Data:
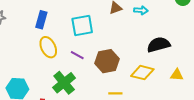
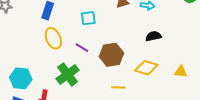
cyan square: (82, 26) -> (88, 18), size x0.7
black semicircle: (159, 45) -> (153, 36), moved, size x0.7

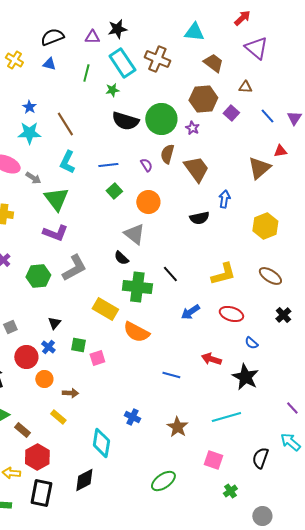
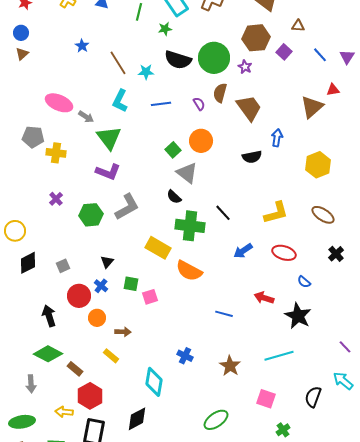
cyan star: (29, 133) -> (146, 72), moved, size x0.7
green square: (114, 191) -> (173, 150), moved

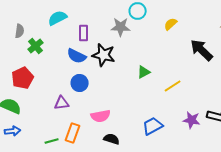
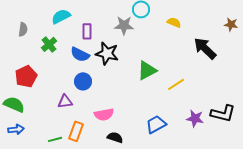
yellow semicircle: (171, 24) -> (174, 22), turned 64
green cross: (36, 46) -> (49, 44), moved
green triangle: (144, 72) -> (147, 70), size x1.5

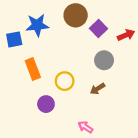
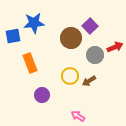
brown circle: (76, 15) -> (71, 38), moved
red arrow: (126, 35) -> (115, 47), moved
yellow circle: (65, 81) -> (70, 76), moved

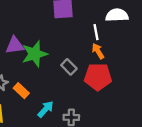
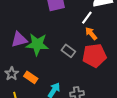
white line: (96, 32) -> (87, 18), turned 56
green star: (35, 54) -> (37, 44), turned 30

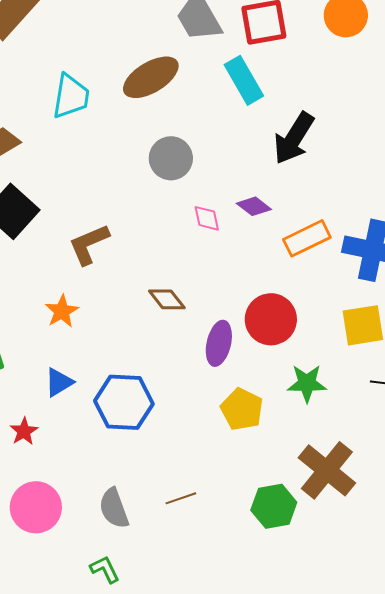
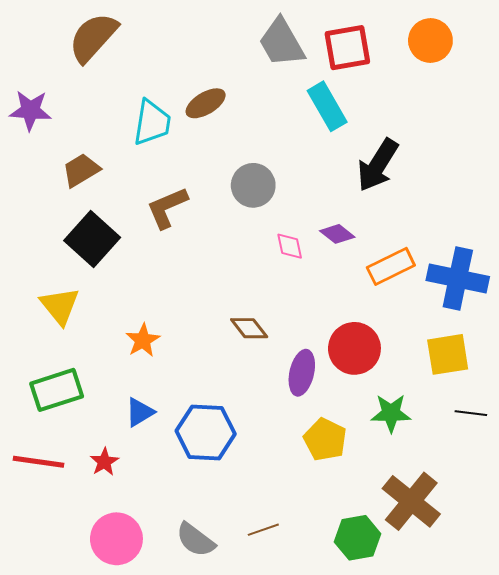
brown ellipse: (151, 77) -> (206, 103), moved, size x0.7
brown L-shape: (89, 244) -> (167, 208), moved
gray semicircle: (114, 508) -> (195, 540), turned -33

Task prompt: The lines from the one holding "cyan star: (29, 133)" through the end of the material above are to be echoed exactly, both ends included. Do not include pictures.

Exercise response:
cyan star: (29, 133) -> (146, 72), moved, size x0.7
green square: (114, 191) -> (173, 150), moved

yellow semicircle: (171, 24) -> (174, 22), turned 64
green cross: (36, 46) -> (49, 44), moved
green triangle: (144, 72) -> (147, 70), size x1.5

brown circle: (76, 15) -> (71, 38), moved
red arrow: (126, 35) -> (115, 47), moved
yellow circle: (65, 81) -> (70, 76), moved

white line: (96, 32) -> (87, 18), turned 56
green star: (35, 54) -> (37, 44), turned 30

brown ellipse: (151, 77) -> (206, 103), moved, size x0.7
brown L-shape: (89, 244) -> (167, 208), moved
gray semicircle: (114, 508) -> (195, 540), turned -33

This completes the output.